Given exercise: List every line in the records that contains the string "treble".

**** Working data ****

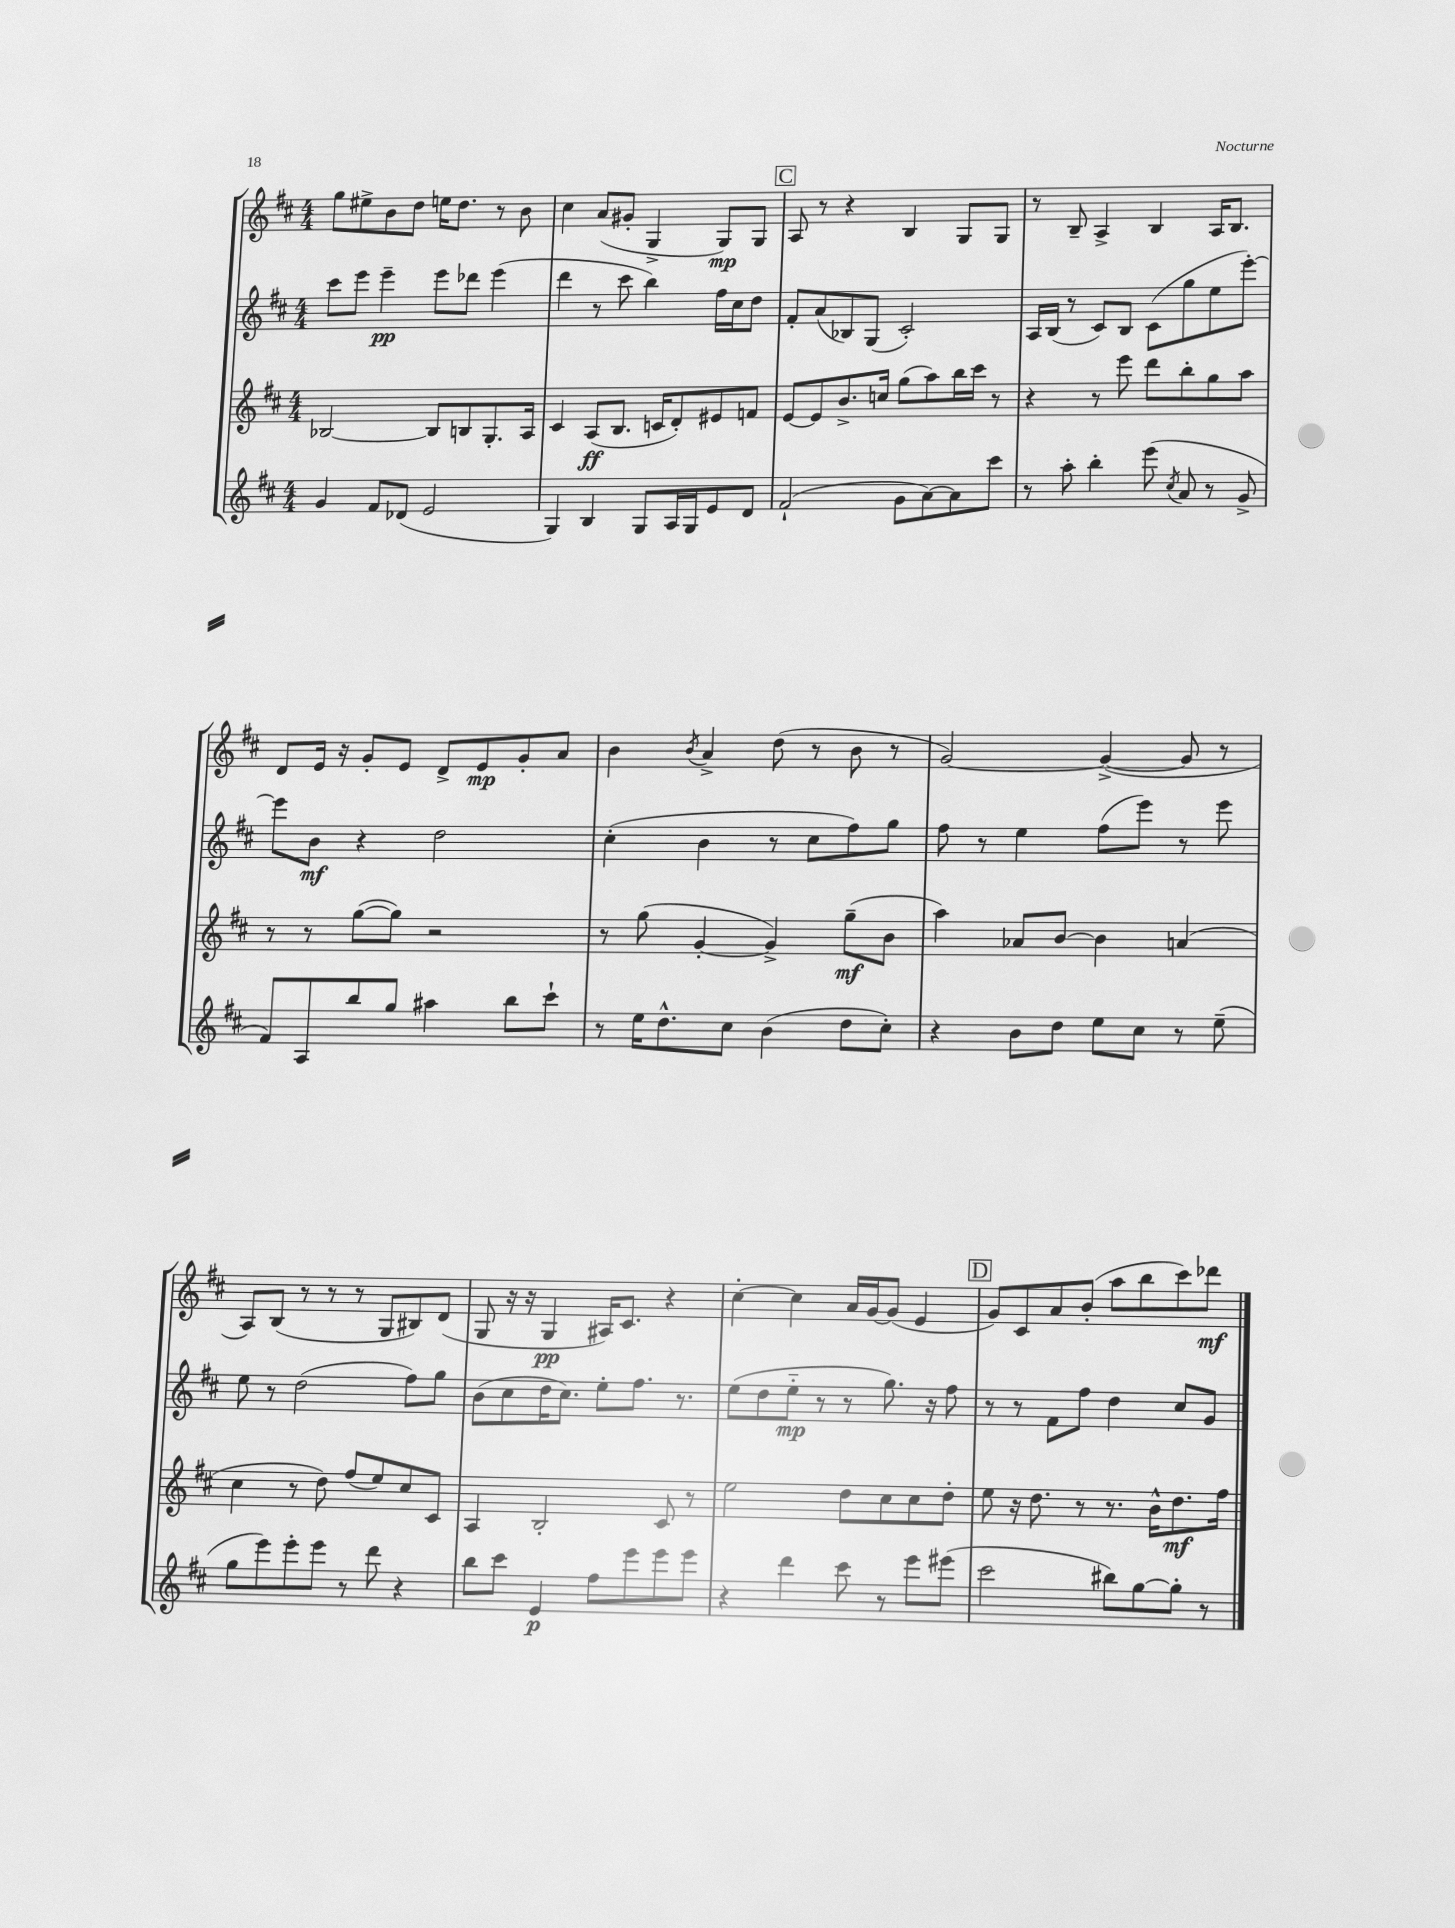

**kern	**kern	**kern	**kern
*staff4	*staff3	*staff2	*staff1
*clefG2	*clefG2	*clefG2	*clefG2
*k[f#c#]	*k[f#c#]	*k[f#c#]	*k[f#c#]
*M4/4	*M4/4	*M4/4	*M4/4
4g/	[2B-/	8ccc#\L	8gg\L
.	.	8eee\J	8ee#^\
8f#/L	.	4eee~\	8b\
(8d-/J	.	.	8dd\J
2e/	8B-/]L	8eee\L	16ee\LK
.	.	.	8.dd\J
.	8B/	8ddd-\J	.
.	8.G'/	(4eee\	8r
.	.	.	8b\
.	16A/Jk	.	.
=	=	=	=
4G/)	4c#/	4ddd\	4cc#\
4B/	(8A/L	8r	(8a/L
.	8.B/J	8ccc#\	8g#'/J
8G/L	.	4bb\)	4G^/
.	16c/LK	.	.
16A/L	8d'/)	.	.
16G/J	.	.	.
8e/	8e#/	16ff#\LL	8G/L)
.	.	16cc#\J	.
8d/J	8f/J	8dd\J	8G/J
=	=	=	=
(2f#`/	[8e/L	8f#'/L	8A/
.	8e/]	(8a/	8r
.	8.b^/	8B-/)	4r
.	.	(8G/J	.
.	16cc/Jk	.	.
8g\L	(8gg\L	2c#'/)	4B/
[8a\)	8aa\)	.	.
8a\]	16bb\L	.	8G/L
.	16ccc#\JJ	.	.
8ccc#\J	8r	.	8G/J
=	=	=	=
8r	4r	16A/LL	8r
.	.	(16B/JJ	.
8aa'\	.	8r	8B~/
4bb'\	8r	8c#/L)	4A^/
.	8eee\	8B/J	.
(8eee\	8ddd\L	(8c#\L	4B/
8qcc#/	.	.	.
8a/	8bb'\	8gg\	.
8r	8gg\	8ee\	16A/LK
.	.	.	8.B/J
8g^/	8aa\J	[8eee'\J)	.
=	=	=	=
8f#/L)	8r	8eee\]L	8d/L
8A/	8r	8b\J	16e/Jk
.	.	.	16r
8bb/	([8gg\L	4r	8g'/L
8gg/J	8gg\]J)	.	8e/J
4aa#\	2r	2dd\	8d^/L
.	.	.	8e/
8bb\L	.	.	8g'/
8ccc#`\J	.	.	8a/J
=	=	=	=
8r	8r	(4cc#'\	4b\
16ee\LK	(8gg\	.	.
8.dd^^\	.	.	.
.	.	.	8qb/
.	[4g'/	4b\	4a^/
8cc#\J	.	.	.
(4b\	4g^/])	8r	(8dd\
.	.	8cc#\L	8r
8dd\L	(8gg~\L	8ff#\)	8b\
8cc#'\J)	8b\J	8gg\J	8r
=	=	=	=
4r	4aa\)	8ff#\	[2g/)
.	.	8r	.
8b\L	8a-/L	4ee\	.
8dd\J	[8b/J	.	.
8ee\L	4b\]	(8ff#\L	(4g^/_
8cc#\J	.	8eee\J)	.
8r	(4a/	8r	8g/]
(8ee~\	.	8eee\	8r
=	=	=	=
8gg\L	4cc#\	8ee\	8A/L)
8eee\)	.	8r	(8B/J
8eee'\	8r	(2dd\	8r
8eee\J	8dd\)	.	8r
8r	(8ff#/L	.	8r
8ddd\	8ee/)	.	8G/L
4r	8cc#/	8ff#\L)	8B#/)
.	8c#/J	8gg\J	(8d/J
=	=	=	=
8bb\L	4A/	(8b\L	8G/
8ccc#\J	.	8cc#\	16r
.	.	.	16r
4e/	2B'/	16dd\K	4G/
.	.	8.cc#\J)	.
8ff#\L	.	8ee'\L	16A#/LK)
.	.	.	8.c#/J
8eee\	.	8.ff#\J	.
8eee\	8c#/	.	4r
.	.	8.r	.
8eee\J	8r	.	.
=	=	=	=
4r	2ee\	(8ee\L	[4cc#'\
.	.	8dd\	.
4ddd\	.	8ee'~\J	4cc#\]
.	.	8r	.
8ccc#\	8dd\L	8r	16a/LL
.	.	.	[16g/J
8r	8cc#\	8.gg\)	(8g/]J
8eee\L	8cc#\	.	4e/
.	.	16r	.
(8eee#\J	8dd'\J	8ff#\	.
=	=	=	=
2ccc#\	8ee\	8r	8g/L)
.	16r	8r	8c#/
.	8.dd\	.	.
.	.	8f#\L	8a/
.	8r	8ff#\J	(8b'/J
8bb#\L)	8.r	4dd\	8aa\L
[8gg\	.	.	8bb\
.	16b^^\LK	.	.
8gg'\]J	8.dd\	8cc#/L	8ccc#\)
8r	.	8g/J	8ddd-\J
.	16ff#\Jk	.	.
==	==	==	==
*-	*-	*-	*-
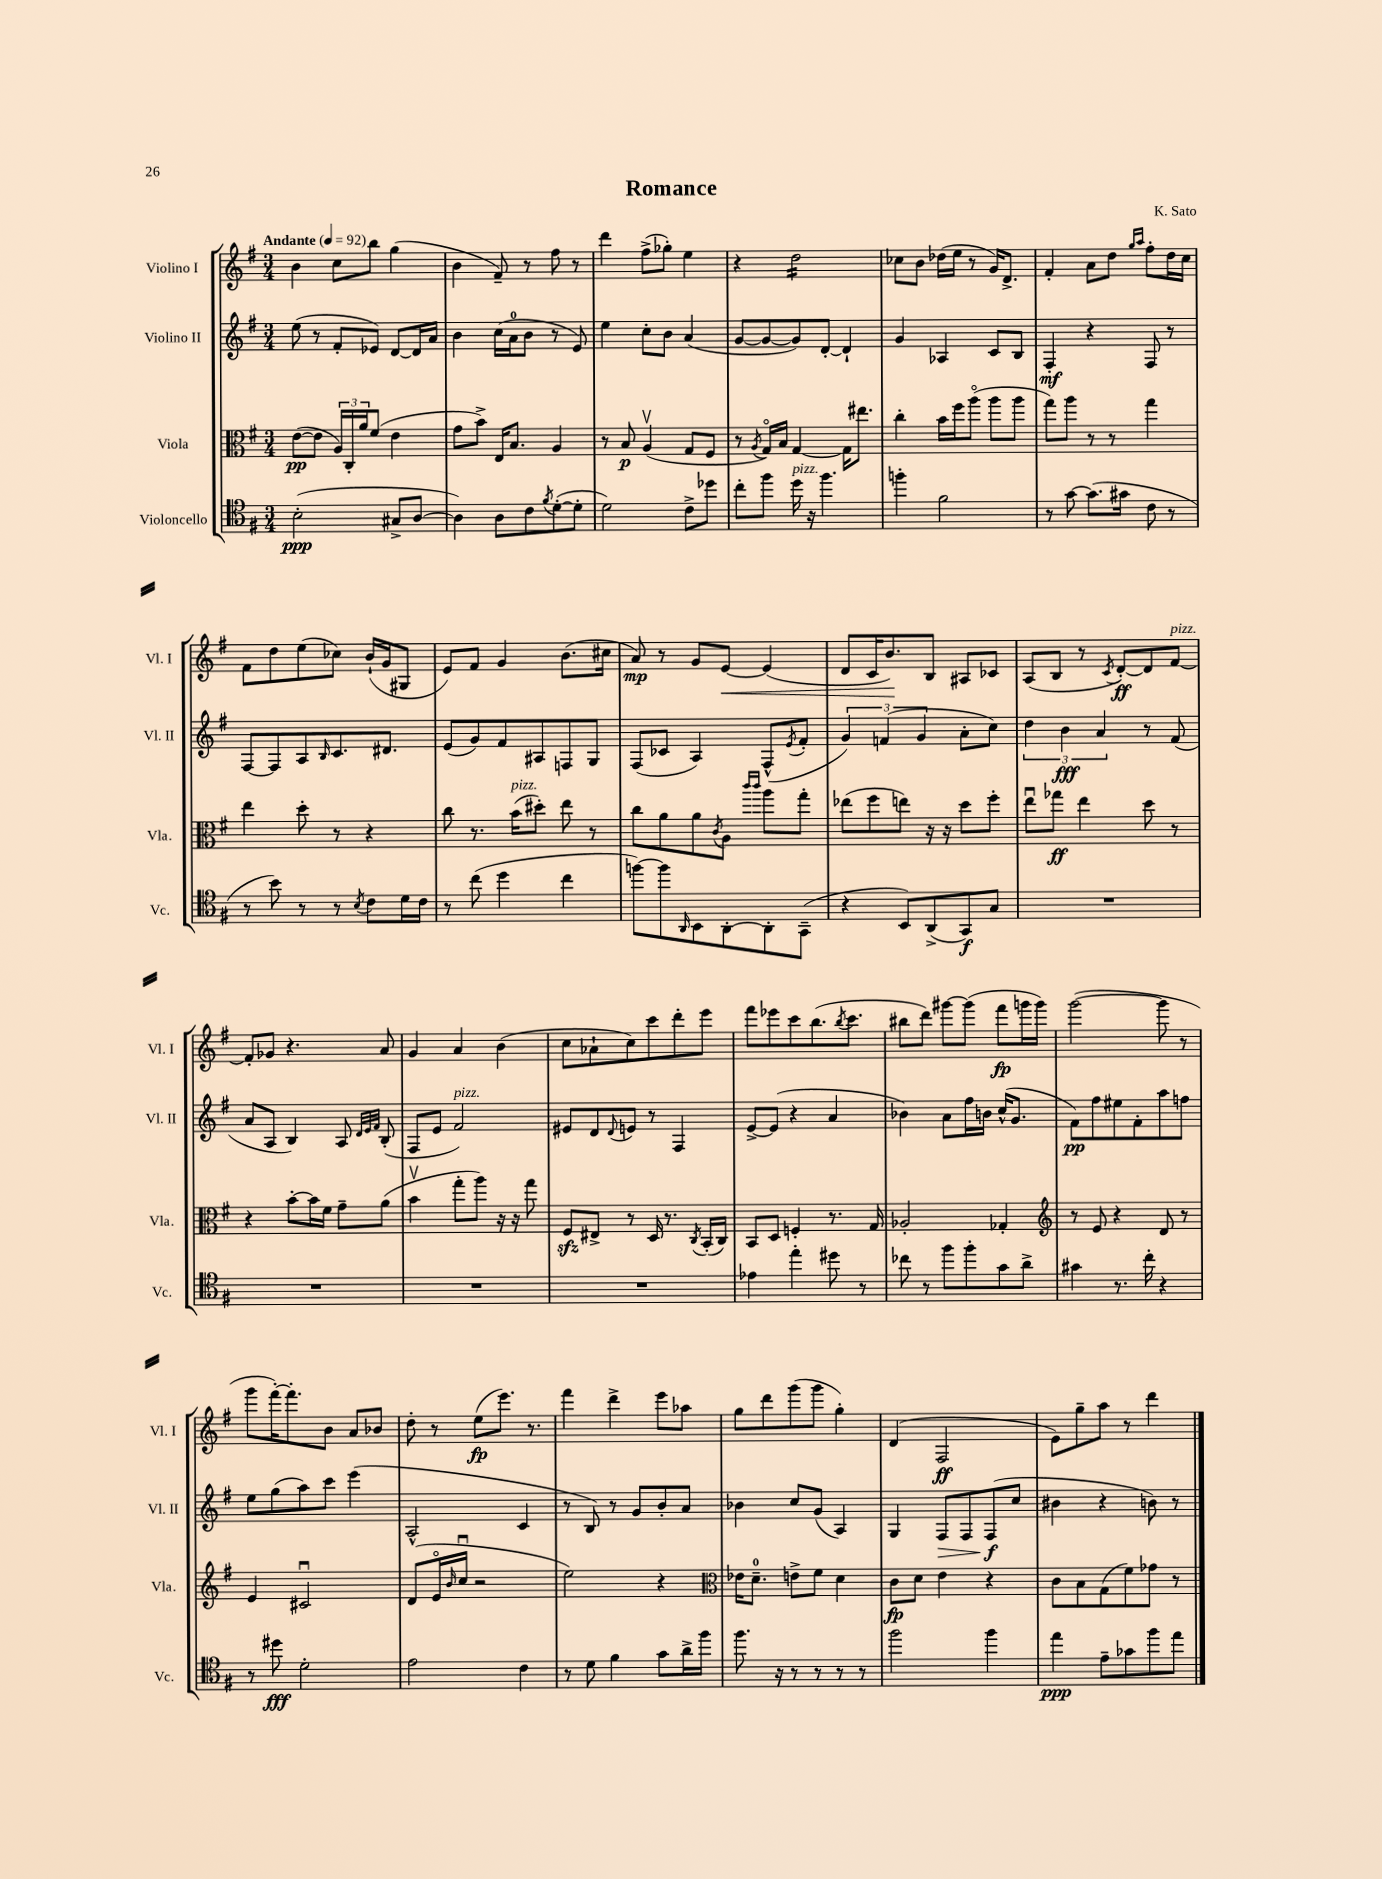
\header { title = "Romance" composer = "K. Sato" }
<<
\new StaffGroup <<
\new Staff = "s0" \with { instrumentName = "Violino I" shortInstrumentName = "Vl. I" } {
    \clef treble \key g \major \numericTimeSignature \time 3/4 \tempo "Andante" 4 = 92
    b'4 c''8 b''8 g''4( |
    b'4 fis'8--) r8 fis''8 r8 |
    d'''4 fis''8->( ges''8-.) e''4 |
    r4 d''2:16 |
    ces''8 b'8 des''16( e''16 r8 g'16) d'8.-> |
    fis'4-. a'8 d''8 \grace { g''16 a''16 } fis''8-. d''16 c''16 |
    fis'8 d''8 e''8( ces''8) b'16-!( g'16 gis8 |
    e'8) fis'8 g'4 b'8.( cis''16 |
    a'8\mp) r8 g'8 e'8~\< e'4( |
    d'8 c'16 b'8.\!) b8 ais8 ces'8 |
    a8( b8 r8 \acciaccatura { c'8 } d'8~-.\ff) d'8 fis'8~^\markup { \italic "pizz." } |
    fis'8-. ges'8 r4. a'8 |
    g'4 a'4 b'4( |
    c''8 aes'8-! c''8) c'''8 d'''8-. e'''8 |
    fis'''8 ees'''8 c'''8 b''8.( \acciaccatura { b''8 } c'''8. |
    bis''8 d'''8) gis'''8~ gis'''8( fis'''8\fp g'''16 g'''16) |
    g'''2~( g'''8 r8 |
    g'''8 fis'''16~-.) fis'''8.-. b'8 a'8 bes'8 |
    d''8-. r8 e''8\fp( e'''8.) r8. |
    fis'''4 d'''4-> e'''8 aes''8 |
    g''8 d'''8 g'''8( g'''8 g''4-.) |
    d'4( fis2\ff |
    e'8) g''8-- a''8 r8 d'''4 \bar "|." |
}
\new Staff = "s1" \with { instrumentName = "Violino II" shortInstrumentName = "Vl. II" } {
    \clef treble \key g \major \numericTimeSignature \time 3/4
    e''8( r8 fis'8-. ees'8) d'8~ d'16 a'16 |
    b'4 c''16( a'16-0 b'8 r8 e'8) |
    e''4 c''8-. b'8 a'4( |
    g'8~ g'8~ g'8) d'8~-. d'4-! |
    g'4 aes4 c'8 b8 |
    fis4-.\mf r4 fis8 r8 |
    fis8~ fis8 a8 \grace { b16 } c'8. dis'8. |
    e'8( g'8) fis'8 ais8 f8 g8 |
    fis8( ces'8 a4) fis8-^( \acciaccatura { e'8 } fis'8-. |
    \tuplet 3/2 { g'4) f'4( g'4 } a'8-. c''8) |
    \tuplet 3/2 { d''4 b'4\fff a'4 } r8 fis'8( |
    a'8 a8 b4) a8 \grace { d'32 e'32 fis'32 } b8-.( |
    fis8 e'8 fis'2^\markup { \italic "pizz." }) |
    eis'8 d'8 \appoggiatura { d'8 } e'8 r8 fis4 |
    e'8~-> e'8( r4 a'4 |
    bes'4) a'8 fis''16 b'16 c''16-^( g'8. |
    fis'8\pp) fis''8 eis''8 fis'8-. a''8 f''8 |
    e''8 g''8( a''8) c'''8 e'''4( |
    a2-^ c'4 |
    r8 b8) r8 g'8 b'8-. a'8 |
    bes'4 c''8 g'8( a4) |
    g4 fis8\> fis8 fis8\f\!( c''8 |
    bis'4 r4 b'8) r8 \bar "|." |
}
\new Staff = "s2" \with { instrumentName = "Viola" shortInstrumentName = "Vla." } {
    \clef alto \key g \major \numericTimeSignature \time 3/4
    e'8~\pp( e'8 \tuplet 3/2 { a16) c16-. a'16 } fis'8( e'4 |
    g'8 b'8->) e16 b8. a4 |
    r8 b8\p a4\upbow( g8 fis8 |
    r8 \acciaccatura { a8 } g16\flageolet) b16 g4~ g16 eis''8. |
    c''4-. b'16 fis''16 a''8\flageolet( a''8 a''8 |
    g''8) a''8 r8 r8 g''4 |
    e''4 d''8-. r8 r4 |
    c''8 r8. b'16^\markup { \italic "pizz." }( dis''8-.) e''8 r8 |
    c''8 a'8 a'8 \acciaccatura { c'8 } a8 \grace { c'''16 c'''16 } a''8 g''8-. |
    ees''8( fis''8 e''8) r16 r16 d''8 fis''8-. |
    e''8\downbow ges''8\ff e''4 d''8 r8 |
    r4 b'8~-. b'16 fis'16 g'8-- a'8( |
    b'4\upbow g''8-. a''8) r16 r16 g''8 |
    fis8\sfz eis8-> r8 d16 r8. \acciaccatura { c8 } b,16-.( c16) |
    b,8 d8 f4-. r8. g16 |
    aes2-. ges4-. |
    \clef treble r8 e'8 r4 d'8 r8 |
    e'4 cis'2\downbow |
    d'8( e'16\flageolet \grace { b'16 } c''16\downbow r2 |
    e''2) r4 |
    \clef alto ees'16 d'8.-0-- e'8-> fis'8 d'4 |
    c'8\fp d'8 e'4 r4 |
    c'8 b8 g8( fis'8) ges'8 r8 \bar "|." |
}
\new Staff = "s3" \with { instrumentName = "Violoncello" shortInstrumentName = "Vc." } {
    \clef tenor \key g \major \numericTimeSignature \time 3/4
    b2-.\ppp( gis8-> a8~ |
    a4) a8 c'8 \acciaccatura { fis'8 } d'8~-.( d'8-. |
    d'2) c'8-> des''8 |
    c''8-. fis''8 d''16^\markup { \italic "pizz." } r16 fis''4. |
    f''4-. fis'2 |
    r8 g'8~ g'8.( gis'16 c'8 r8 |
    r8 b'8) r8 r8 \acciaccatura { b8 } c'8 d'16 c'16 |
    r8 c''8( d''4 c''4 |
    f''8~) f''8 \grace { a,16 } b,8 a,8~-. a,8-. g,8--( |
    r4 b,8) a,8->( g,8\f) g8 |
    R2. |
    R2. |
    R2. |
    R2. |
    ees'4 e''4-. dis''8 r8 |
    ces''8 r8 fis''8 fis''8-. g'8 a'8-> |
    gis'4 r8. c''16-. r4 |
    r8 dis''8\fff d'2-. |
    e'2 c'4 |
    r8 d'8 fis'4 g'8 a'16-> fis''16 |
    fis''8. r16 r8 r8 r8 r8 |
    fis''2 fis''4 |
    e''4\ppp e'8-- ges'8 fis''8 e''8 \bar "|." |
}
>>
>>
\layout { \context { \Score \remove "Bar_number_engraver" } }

****

Solution for this problem:
    \clef treble \key g \major \numericTimeSignature \time 3/4 \tempo "Andante" 4 = 92
    \clef treble \key g \major \numericTimeSignature \time 3/4
    \clef treble r8 e'8 r4 d'8 r8 |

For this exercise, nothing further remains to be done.